_Supplied records_
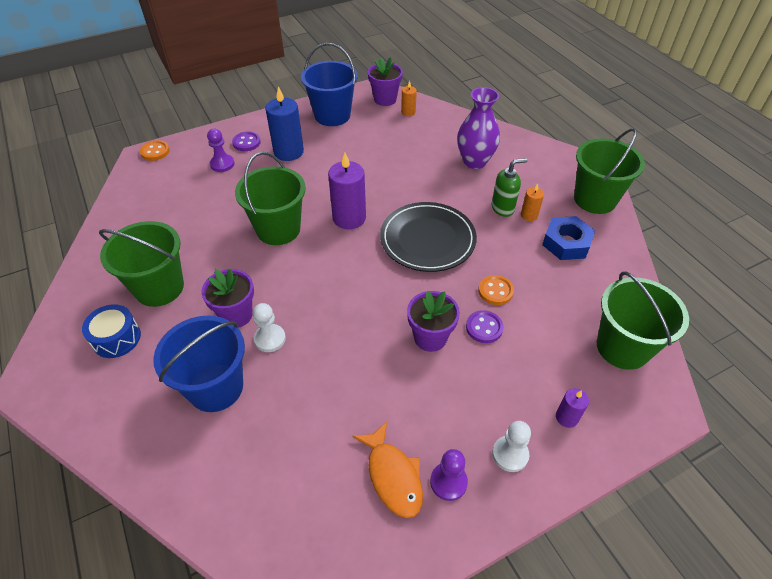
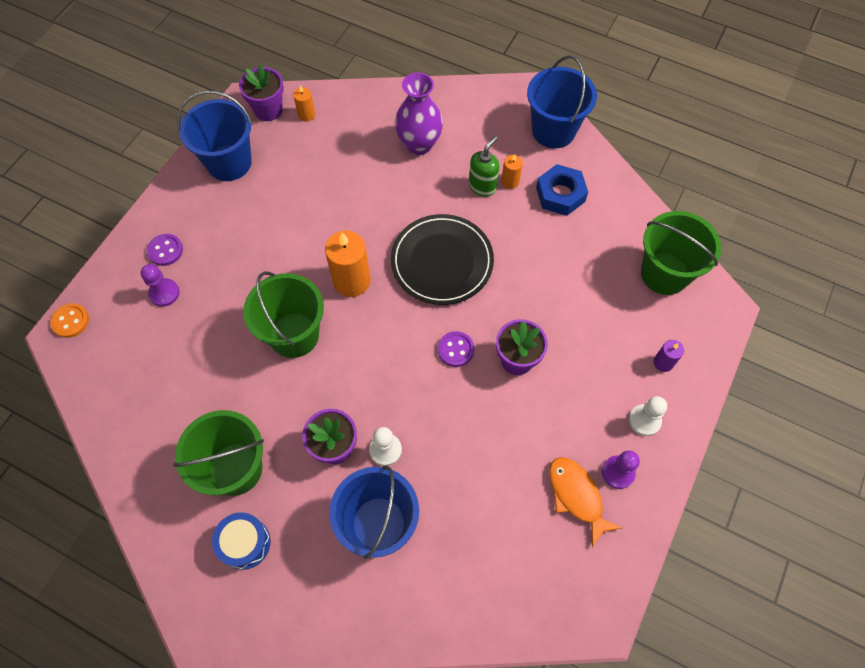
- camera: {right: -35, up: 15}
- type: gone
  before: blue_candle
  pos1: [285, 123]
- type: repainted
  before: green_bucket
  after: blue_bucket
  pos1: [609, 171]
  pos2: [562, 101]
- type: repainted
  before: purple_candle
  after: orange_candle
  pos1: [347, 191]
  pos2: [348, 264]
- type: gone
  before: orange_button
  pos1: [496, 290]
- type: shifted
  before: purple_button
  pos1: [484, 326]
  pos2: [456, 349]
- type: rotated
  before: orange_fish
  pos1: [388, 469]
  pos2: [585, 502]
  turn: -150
* * *
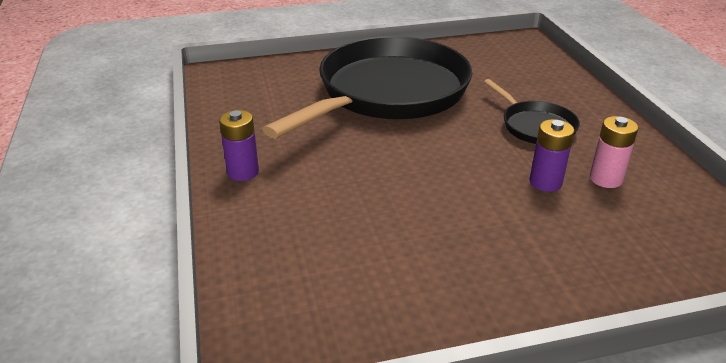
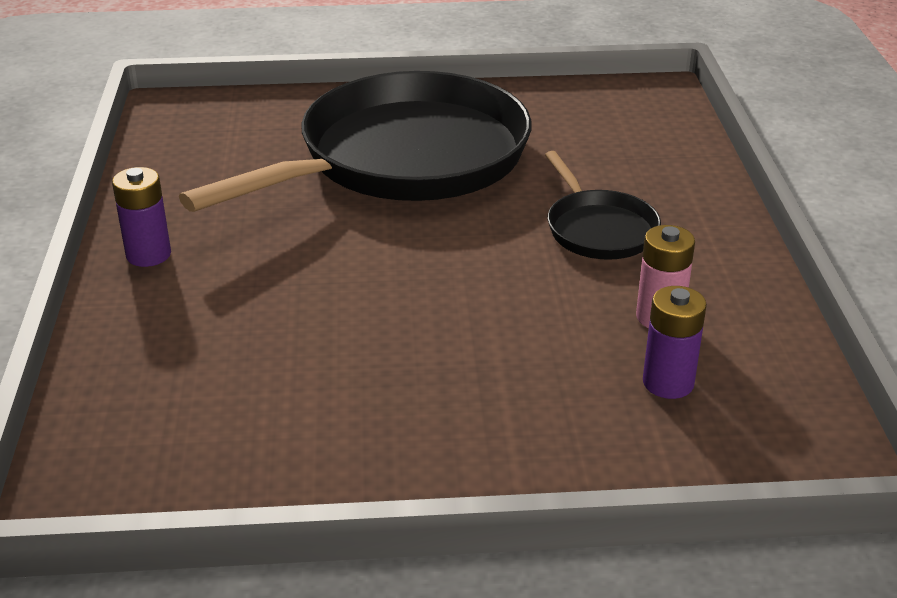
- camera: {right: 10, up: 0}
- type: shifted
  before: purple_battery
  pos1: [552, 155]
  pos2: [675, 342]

_Exercise goal_
What lines of the material above hold the string "right"? Please copy them.

_Solution to this task_
- camera: {right: -35, up: 15}
- camera: {right: 10, up: 0}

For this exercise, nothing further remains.